_What the task asks_
Everything from the line with "yellow button [532,200,563,226]" to the end of the material is to be retyped exactly, both ends included, and nothing else.

-*-*-

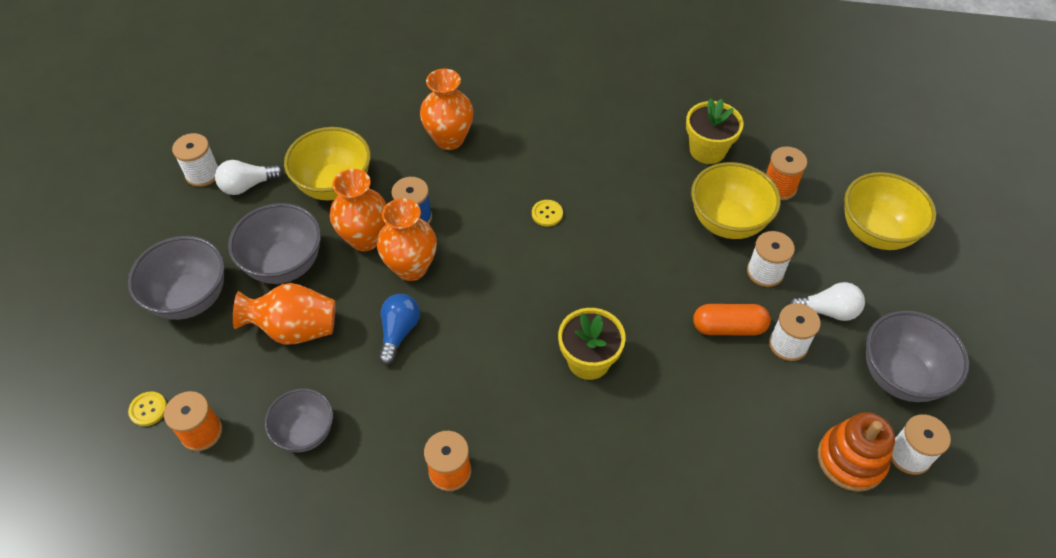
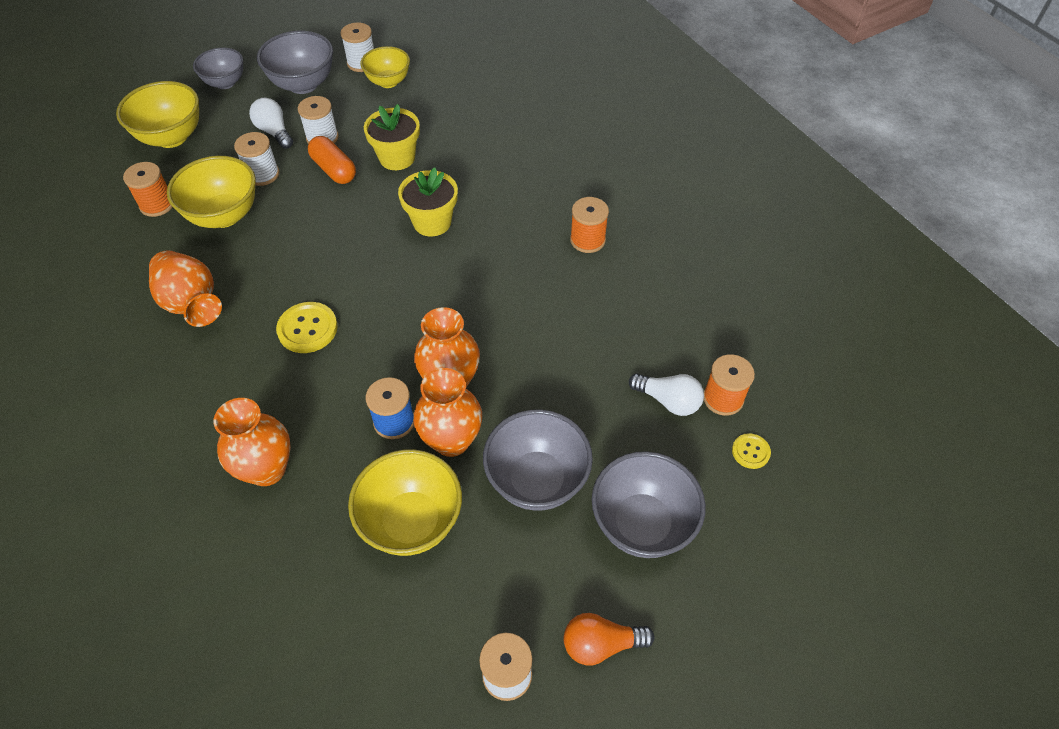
camera: 130 degrees left, 0 degrees up
white light bulb [215,160,284,195] -> white light bulb moved to [629,374,704,416]
orange vase [233,283,336,345] -> orange vase moved to [149,250,222,327]
grey bowl [264,388,333,452] -> grey bowl moved to [193,47,243,89]
blue light bulb [378,294,420,365] -> none
yellow button [532,200,563,226] -> yellow button [276,302,338,353], size x1.73
yellow flower pot [686,98,744,164] -> yellow flower pot moved to [364,104,420,170]
orange stacking toy [818,412,895,492] -> yellow bowl [361,46,410,88]
none -> orange light bulb [564,613,654,665]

-*-*-

_Completed task_
yellow button [532,200,563,226] -> yellow button [276,302,338,353], size x1.73
yellow flower pot [686,98,744,164] -> yellow flower pot moved to [364,104,420,170]
orange stacking toy [818,412,895,492] -> yellow bowl [361,46,410,88]
none -> orange light bulb [564,613,654,665]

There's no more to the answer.